** What you have to do **
What is needed is an exact copy of the lines in the listing below, from the one with "R16: 20k (+9V, N3) -> 470k (+9V, N3)" up to and including the one with "C6: none -> 15pF (GND, XO)", with no other lines.

** The data **
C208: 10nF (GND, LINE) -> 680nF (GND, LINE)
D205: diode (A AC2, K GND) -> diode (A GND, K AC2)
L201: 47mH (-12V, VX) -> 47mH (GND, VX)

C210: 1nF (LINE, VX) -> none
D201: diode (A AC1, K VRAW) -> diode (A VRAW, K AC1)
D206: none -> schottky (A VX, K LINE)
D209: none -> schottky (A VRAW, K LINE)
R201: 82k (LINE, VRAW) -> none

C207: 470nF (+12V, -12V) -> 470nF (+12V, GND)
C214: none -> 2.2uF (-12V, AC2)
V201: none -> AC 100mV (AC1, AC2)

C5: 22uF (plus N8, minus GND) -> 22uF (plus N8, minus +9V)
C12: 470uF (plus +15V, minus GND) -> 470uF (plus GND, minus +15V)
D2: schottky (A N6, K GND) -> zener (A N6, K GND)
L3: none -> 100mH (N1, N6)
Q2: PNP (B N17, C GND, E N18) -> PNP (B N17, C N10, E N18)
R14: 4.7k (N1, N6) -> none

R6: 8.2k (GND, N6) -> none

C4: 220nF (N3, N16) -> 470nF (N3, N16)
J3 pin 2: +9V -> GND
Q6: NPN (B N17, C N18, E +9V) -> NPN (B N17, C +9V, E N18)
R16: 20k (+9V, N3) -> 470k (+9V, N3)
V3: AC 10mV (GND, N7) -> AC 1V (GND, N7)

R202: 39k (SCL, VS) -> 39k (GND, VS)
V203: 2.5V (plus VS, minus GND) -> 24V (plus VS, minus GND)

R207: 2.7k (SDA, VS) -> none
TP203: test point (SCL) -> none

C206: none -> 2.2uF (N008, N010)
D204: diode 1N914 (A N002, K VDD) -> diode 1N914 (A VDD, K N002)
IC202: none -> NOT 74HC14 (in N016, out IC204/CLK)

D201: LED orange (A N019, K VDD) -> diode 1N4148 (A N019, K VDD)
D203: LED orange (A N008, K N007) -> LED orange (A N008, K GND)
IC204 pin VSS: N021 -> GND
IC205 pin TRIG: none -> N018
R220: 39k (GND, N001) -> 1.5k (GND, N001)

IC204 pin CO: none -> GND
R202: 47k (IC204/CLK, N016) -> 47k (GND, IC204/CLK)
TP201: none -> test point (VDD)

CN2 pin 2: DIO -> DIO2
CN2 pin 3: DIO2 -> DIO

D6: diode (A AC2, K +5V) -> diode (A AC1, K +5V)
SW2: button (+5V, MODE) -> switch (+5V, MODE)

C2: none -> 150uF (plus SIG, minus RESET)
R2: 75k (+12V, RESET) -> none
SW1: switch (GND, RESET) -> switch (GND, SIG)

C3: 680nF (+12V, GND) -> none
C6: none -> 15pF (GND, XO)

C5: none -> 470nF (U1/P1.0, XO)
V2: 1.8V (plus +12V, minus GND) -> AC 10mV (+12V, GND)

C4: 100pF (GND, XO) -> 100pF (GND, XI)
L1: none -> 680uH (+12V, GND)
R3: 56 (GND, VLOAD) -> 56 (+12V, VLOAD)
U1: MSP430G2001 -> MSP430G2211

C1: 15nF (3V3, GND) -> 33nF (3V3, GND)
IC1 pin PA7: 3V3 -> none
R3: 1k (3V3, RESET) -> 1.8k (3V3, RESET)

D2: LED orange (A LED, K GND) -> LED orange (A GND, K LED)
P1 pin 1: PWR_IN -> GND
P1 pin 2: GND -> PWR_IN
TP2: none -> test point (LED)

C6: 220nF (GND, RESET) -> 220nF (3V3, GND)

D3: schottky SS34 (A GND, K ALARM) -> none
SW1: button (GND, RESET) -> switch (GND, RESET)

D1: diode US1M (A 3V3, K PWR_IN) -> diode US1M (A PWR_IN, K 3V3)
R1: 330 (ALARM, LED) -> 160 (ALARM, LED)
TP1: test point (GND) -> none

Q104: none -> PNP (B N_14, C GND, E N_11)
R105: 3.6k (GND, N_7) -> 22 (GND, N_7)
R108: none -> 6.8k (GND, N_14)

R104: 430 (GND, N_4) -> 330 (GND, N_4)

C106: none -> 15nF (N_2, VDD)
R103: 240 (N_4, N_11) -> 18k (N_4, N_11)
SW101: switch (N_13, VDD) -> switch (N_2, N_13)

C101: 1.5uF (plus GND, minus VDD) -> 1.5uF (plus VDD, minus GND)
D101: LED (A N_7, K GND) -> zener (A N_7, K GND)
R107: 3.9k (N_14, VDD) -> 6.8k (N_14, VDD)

** Completed task **
R16: 20k (+9V, N3) -> 470k (+9V, N3)
V3: AC 10mV (GND, N7) -> AC 1V (GND, N7)

R202: 39k (SCL, VS) -> 39k (GND, VS)
V203: 2.5V (plus VS, minus GND) -> 24V (plus VS, minus GND)

R207: 2.7k (SDA, VS) -> none
TP203: test point (SCL) -> none

C206: none -> 2.2uF (N008, N010)
D204: diode 1N914 (A N002, K VDD) -> diode 1N914 (A VDD, K N002)
IC202: none -> NOT 74HC14 (in N016, out IC204/CLK)

D201: LED orange (A N019, K VDD) -> diode 1N4148 (A N019, K VDD)
D203: LED orange (A N008, K N007) -> LED orange (A N008, K GND)
IC204 pin VSS: N021 -> GND
IC205 pin TRIG: none -> N018
R220: 39k (GND, N001) -> 1.5k (GND, N001)

IC204 pin CO: none -> GND
R202: 47k (IC204/CLK, N016) -> 47k (GND, IC204/CLK)
TP201: none -> test point (VDD)

CN2 pin 2: DIO -> DIO2
CN2 pin 3: DIO2 -> DIO

D6: diode (A AC2, K +5V) -> diode (A AC1, K +5V)
SW2: button (+5V, MODE) -> switch (+5V, MODE)

C2: none -> 150uF (plus SIG, minus RESET)
R2: 75k (+12V, RESET) -> none
SW1: switch (GND, RESET) -> switch (GND, SIG)

C3: 680nF (+12V, GND) -> none
C6: none -> 15pF (GND, XO)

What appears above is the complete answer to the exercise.